Somewhere below are a line with "<855,100> to <617,446>" and a later line with "<690,388> to <826,430>". Output exactly those lines and all lines between them.
>>>
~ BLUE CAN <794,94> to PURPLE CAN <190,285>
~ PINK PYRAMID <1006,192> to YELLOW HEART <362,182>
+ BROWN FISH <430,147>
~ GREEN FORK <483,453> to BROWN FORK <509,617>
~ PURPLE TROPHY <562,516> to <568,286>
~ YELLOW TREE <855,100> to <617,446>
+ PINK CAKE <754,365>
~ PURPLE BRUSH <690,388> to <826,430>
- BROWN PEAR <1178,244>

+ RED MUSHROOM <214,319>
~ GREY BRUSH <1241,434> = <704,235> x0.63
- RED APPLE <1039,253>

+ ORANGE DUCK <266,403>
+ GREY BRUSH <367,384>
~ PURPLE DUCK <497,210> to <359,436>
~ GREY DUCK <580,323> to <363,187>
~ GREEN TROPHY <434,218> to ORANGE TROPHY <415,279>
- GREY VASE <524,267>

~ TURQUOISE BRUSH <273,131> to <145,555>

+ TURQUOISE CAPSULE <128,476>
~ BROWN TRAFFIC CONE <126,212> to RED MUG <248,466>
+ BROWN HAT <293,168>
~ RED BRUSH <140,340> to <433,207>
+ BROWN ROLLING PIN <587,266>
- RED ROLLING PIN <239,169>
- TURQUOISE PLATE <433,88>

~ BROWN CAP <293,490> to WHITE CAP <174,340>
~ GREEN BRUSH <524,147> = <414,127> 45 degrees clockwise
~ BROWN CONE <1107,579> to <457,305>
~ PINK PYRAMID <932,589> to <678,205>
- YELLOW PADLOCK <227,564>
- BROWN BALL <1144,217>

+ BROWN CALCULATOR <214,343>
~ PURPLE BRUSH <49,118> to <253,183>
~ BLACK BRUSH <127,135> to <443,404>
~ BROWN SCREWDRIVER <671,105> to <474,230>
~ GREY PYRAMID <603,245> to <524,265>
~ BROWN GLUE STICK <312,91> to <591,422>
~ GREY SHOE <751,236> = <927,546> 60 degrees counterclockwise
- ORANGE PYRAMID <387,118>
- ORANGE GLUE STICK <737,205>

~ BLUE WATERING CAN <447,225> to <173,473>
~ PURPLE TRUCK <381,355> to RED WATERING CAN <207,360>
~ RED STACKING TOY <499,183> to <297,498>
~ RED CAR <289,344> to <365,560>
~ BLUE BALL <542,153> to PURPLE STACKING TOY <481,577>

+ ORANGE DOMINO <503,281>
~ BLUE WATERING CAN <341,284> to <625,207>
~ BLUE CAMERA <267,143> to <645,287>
<<<
#### Output below
~ YELLOW TREE <855,100> to <617,446>
+ PINK CAKE <754,365>
~ PURPLE BRUSH <690,388> to <826,430>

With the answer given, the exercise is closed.